* [What you have to do] With pictures excluded, copy word for word the lines in the data below from the line containing "Calendar: [212,230,502,426] ->" through the line containing "lease_7 - Files: [518,211,813,411]".

* [Entries supplied]
┄┄┄┄┄┄

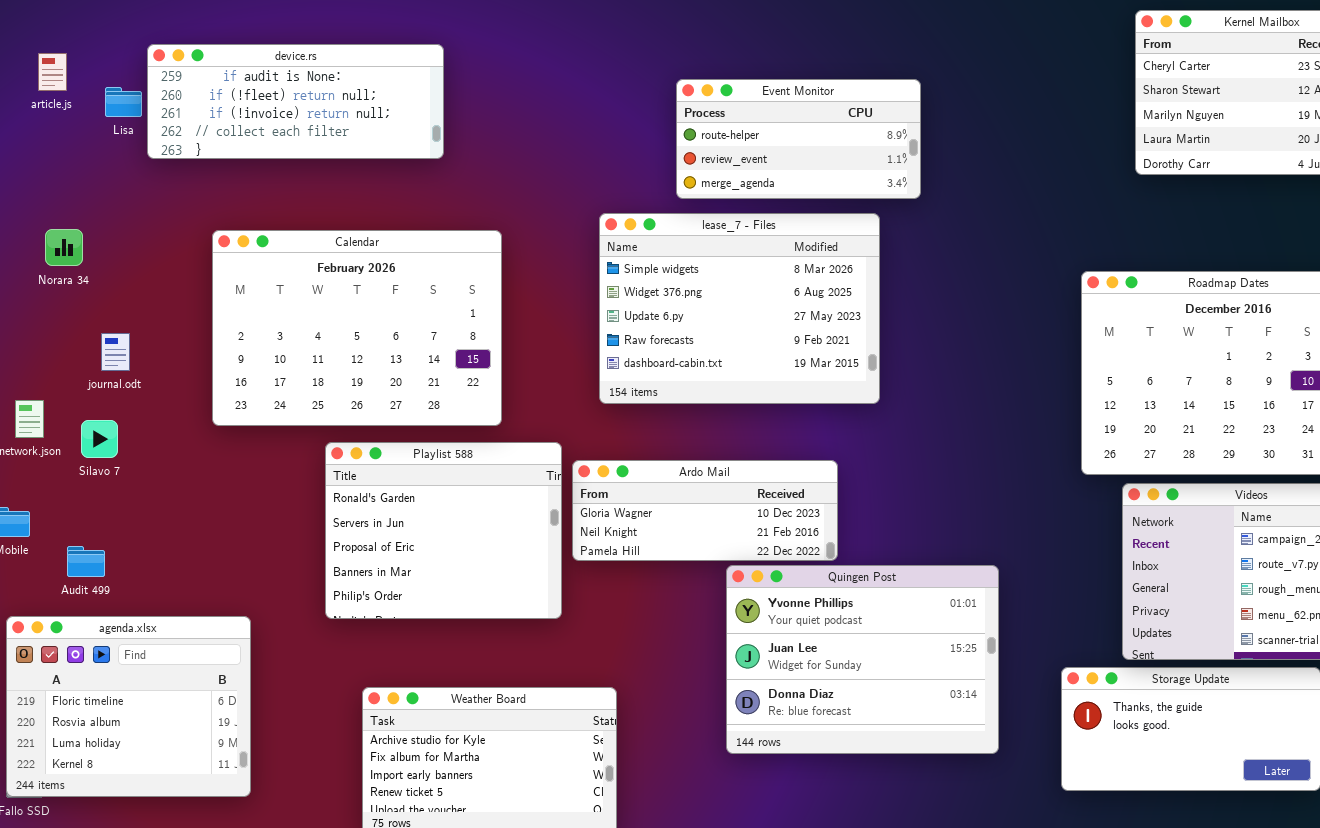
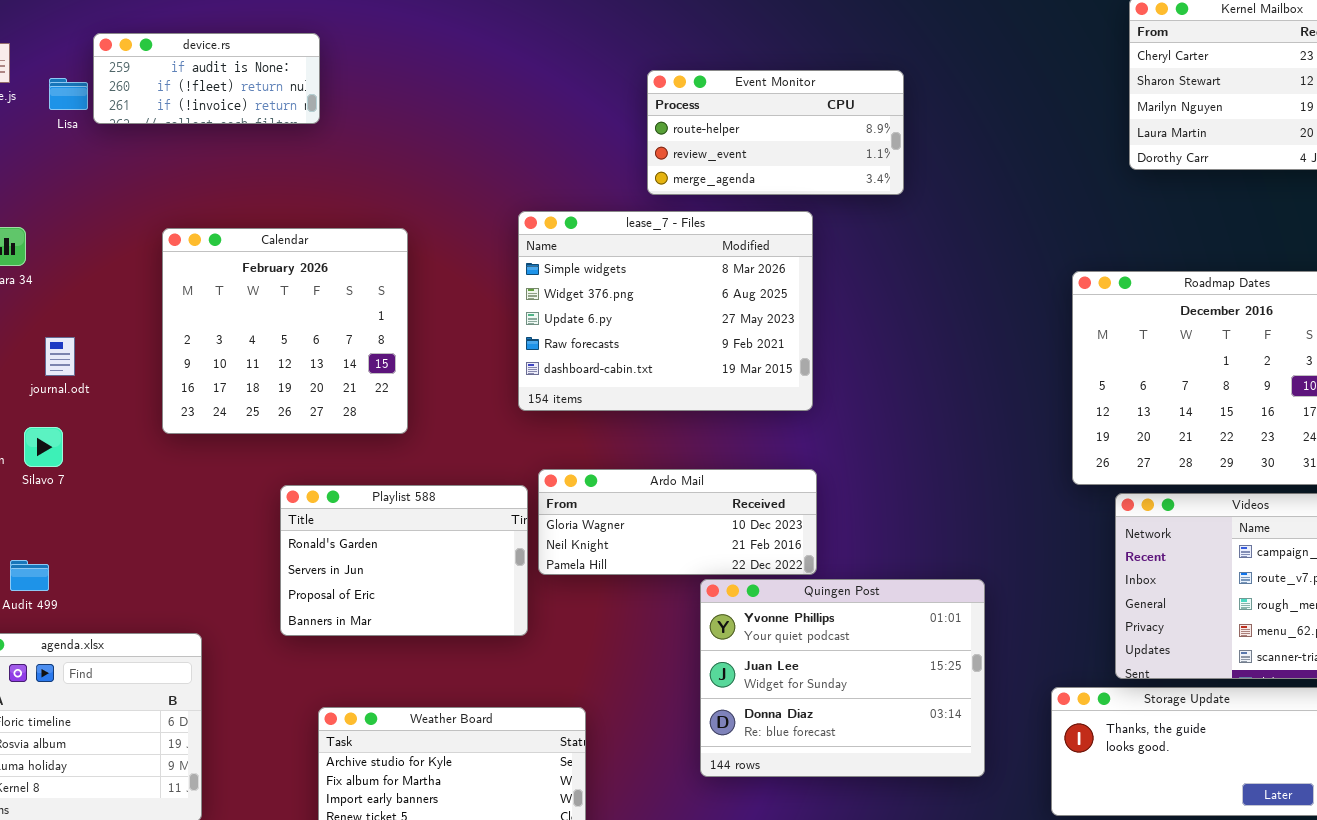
device.rs: [147,44,444,159] -> [93,33,320,124], resized
lease_7 - Files: [599,213,880,404] -> [518,211,813,411], moved
Calendar: [212,230,502,426] -> [162,228,408,434], resized
Playlist 588: [325,442,562,619] -> [280,485,528,636], resized

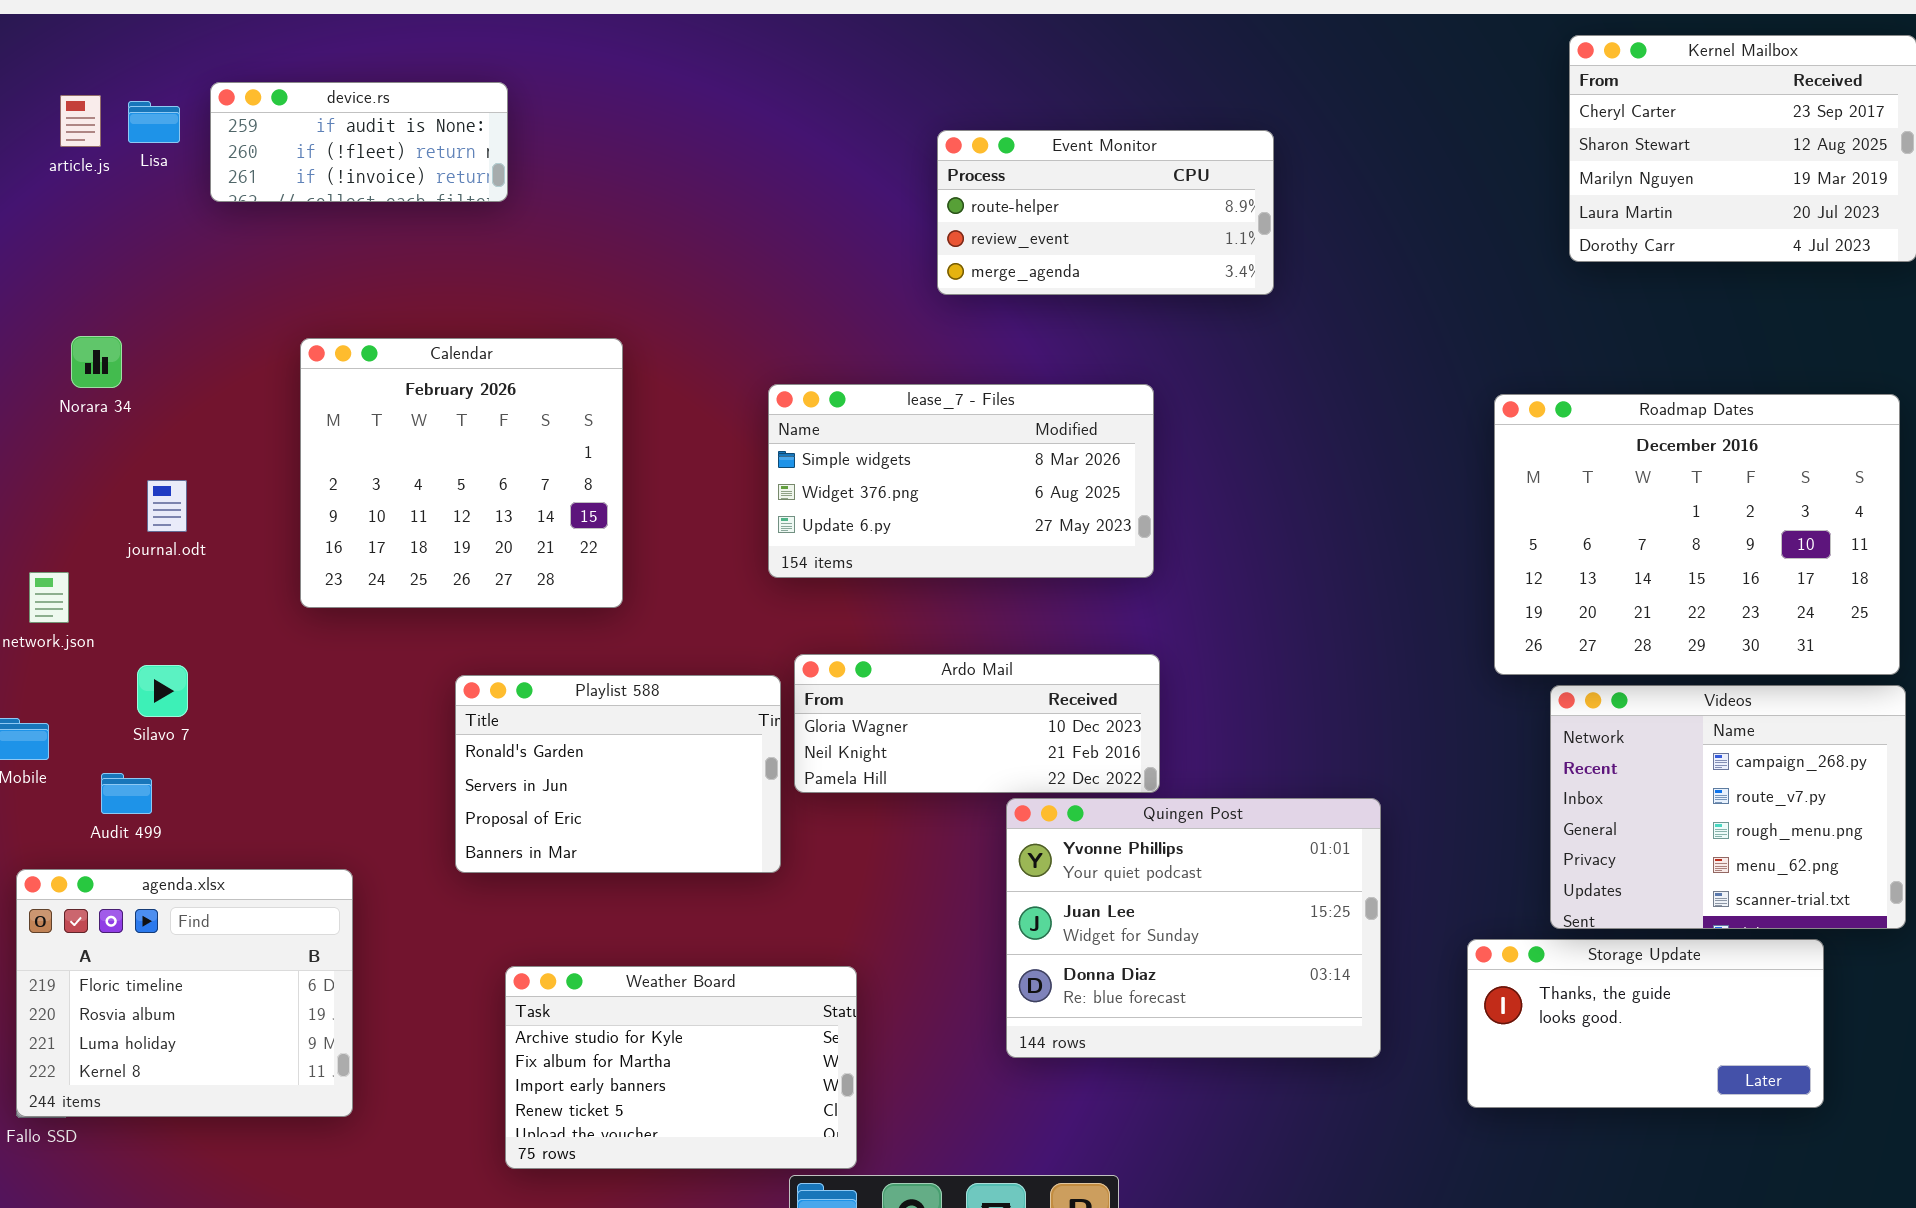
Lisa: [49,78,88,110] -> [128,101,180,143], moved
lease_7 - Files: [518,211,813,411] -> [768,384,1154,578], resized
Silavo 7: [24,427,63,467] -> [137,665,188,717], moved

┄┄┄┄┄┄

* [Task result]
Calendar: [212,230,502,426] -> [162,228,408,434], resized
Playlist 588: [325,442,562,619] -> [280,485,528,636], resized

Lisa: [49,78,88,110] -> [128,101,180,143], moved
lease_7 - Files: [518,211,813,411] -> [768,384,1154,578], resized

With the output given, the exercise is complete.